## Activity
Using the data below, work out how many of its lines contain "DGND", and give that number with nothing added.

## Material for this task
|---|

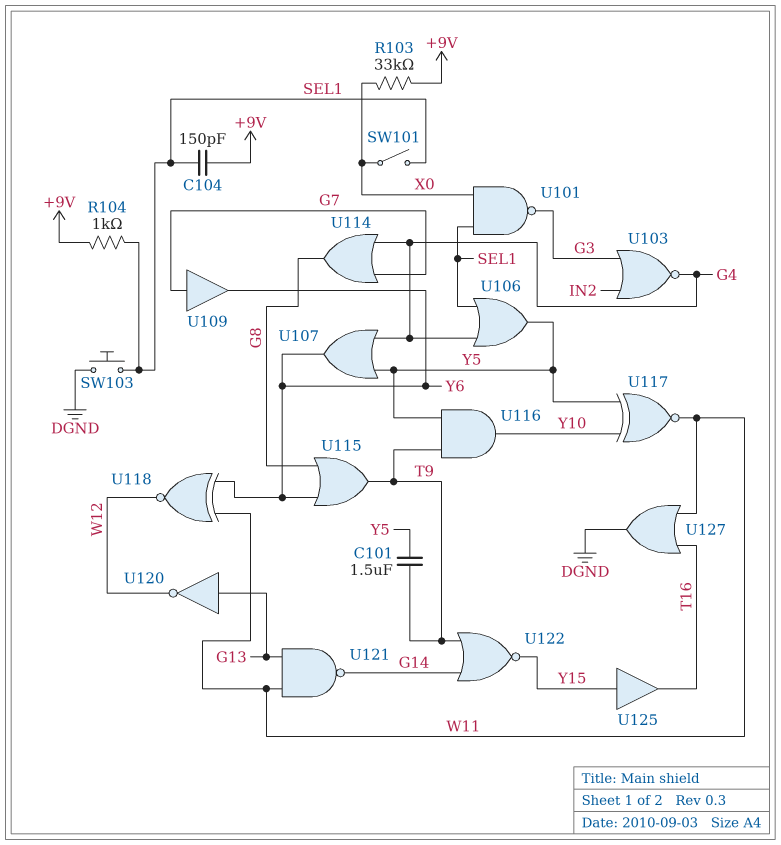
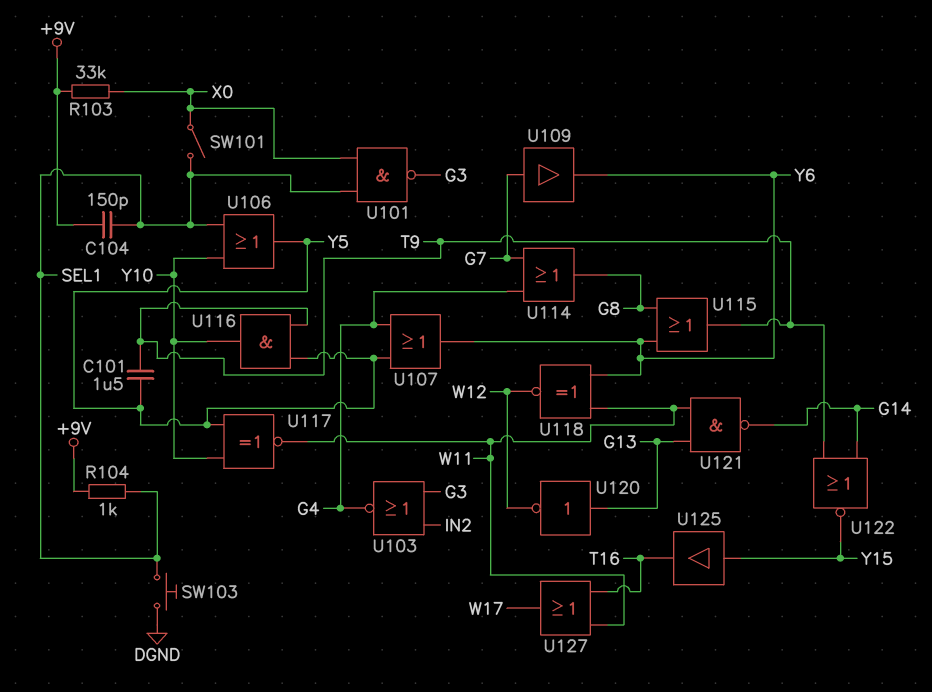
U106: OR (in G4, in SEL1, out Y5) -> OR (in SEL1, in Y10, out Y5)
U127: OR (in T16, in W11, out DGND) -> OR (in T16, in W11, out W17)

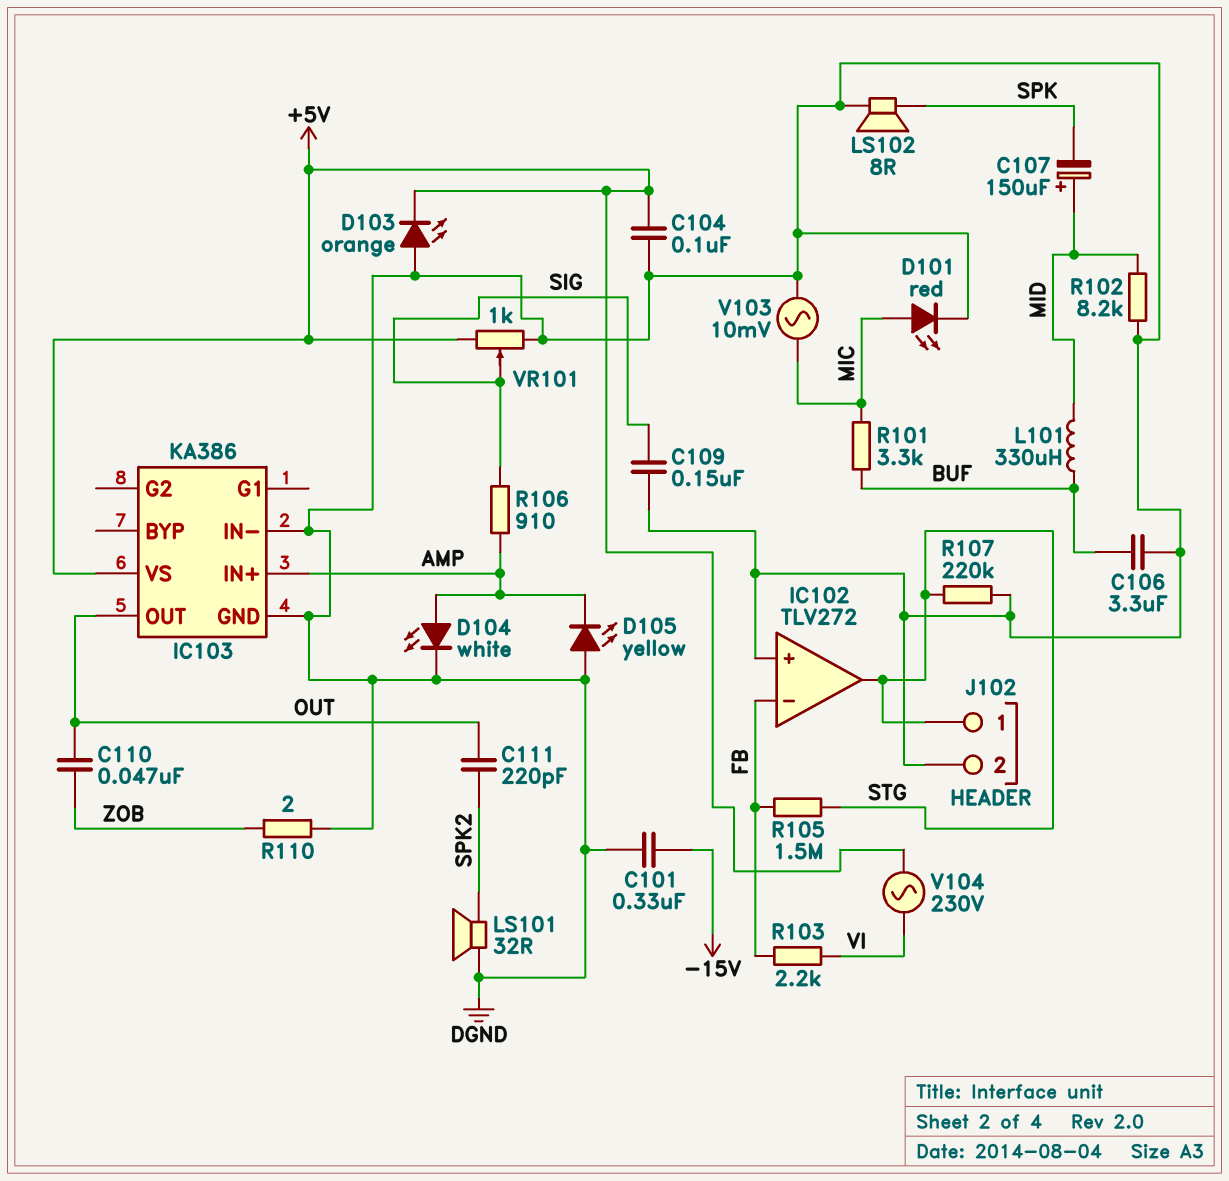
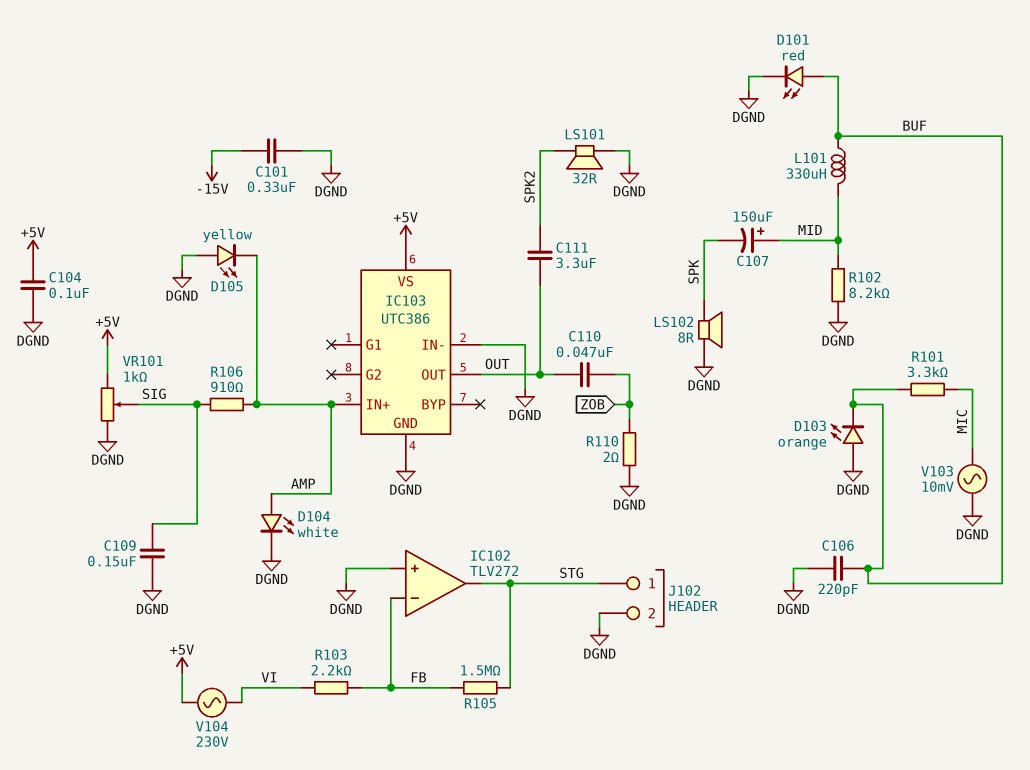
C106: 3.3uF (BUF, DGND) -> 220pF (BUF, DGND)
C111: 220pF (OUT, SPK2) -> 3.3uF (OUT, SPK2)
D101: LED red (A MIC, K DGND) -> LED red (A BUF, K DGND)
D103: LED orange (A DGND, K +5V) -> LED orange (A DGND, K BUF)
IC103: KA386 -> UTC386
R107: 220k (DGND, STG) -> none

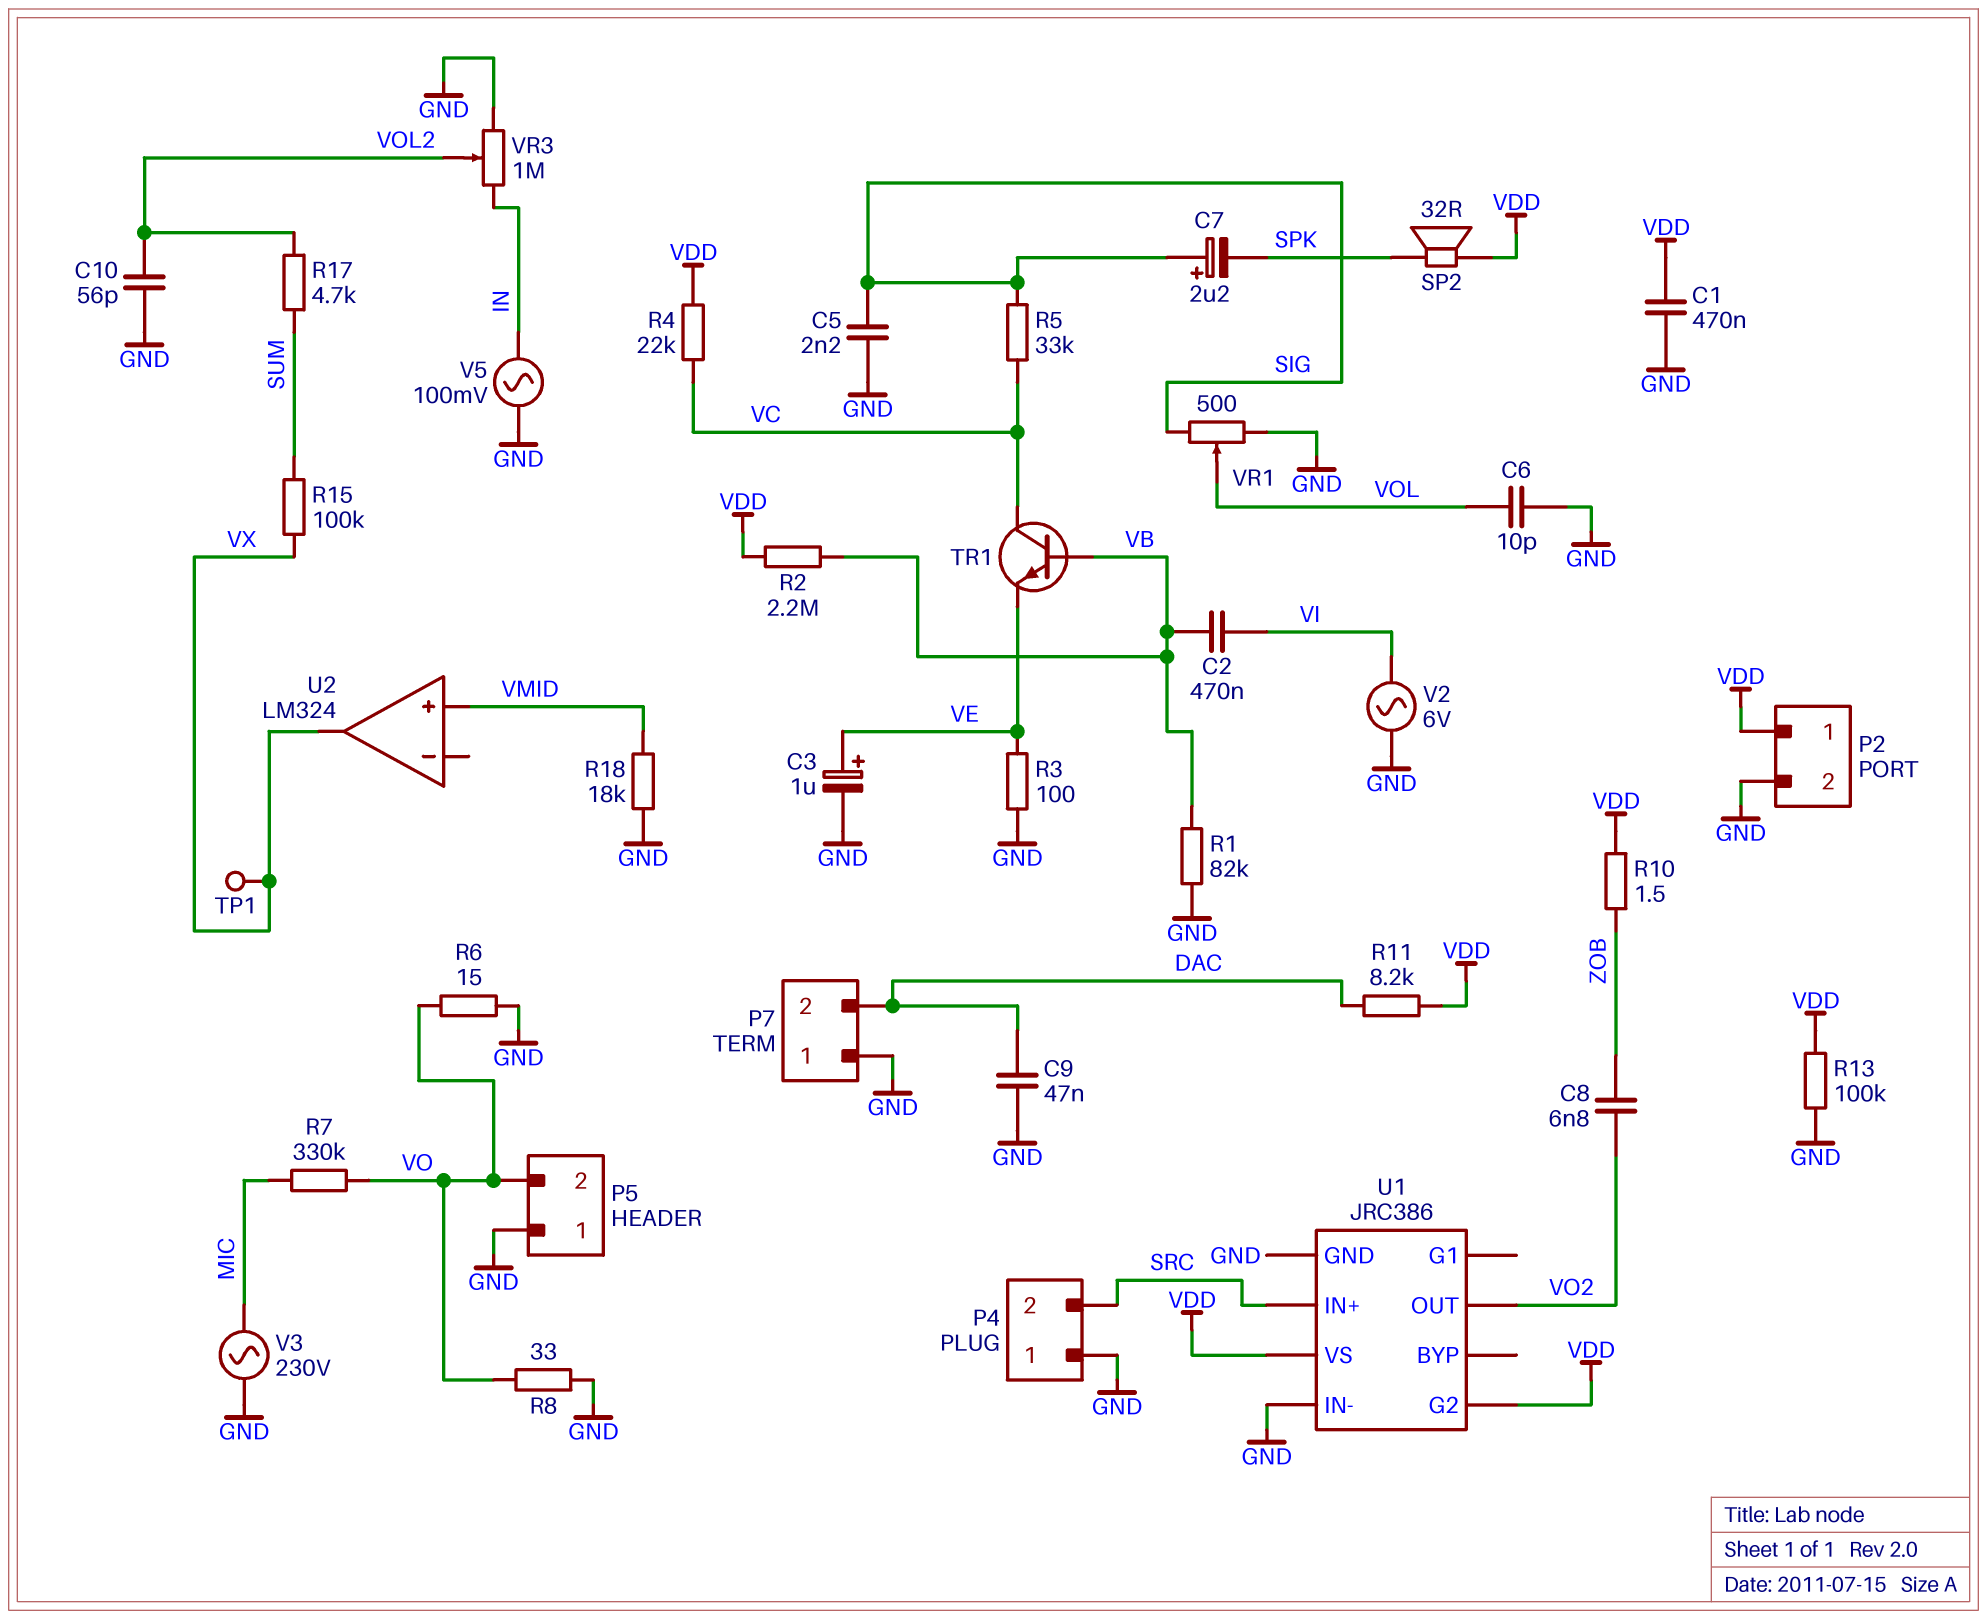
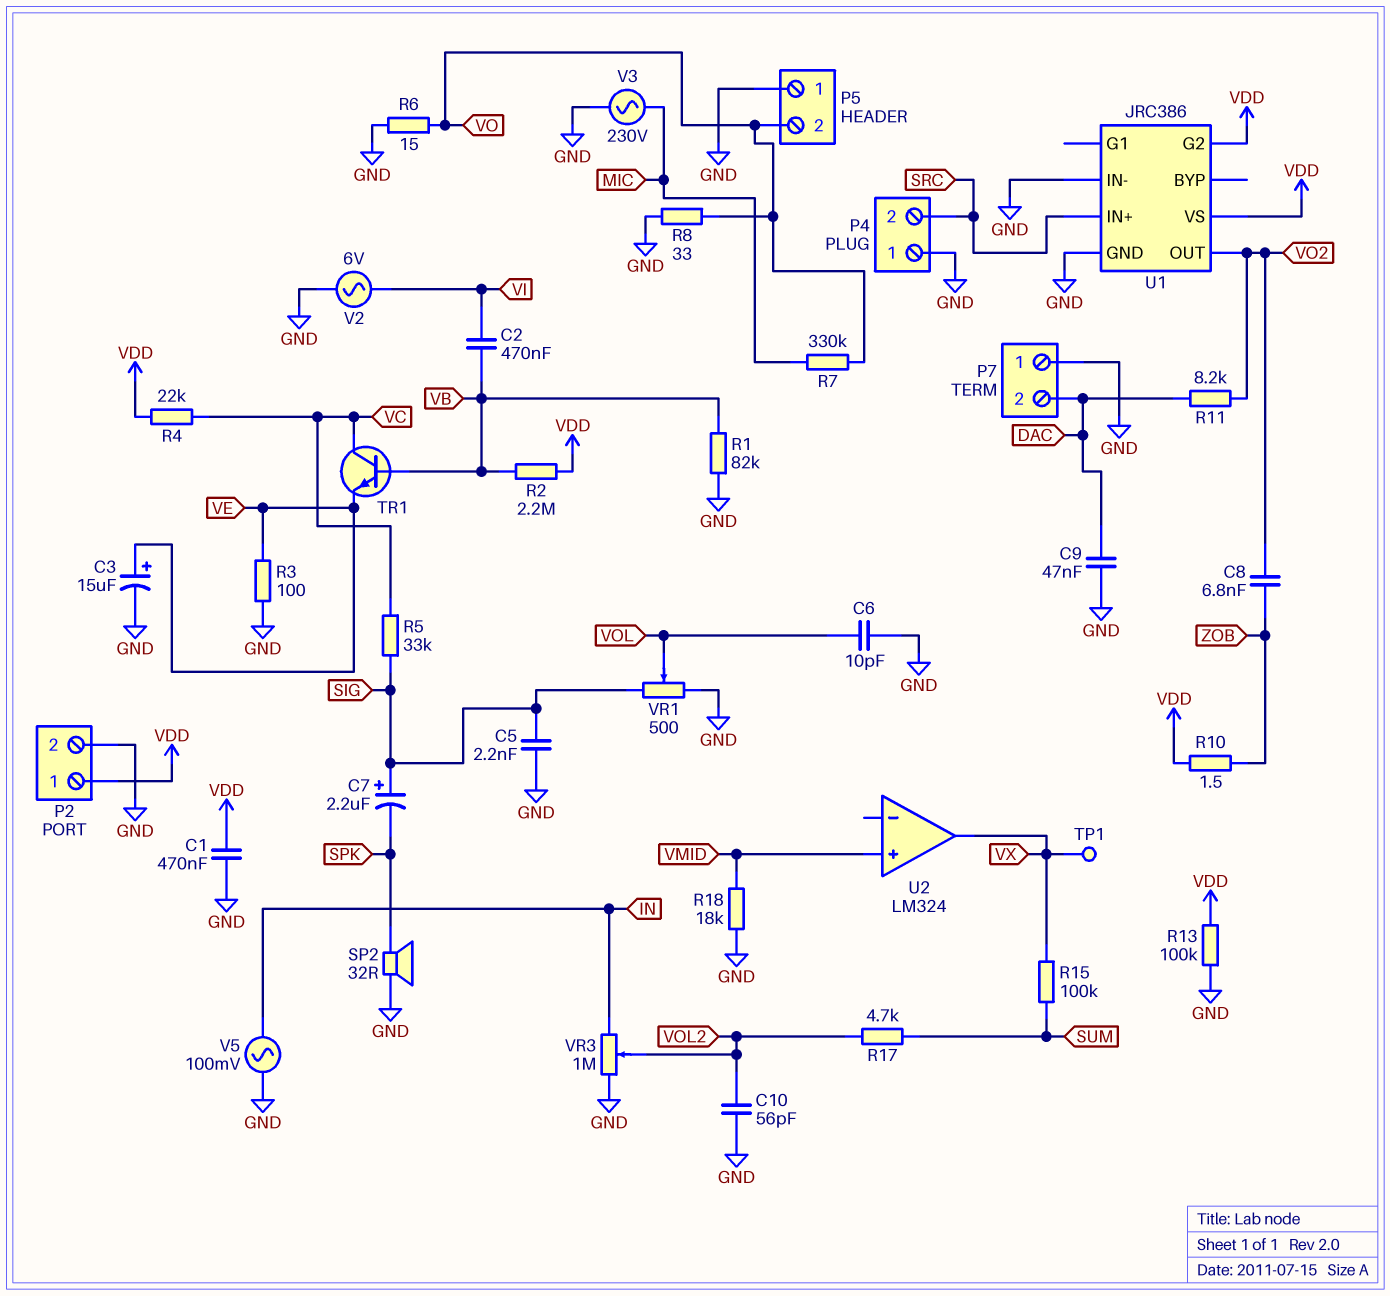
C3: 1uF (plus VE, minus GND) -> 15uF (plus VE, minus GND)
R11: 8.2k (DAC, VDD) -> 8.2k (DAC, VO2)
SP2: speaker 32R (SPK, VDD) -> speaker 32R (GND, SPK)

|---|

## Output of the exercise
5